▶ **YOUR ASSIGNMENT**
Because the pictures are not wanted, give back only the exact text of every entry below.

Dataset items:
——————
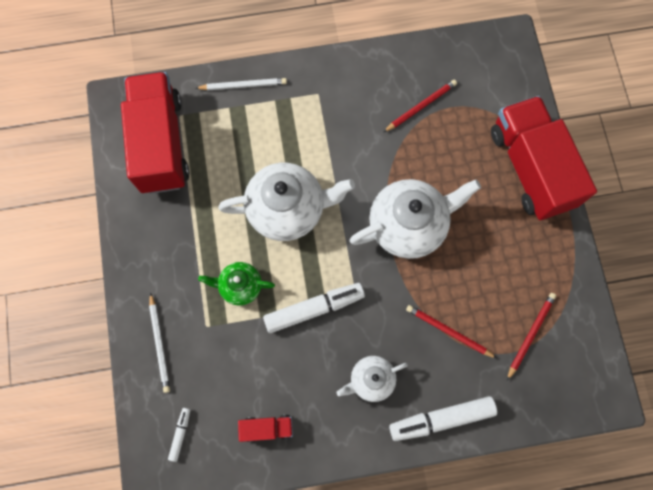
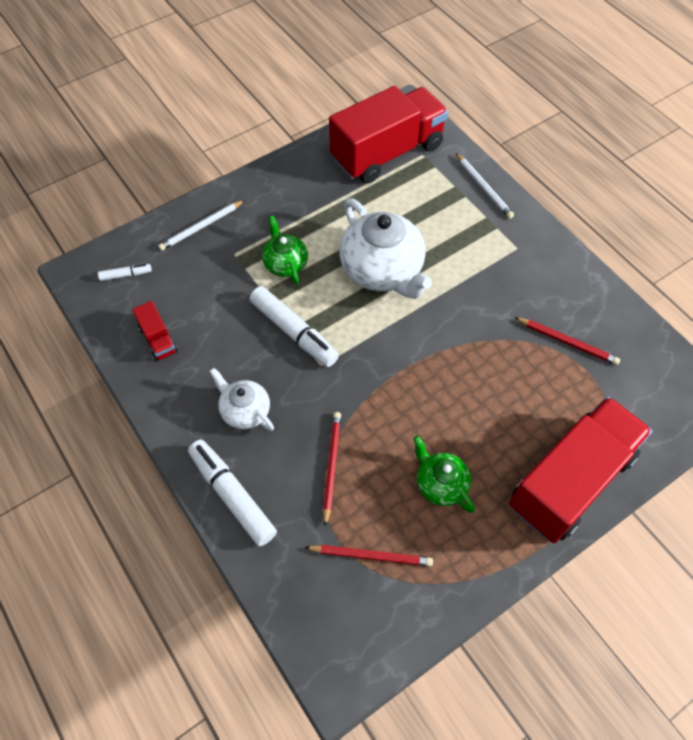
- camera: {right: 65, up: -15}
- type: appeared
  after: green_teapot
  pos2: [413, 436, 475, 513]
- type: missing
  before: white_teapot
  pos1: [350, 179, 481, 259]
——————
▶ **RESULT BELOW**
- camera: {right: 65, up: -15}
- type: appeared
  after: green_teapot
  pos2: [413, 436, 475, 513]
- type: missing
  before: white_teapot
  pos1: [350, 179, 481, 259]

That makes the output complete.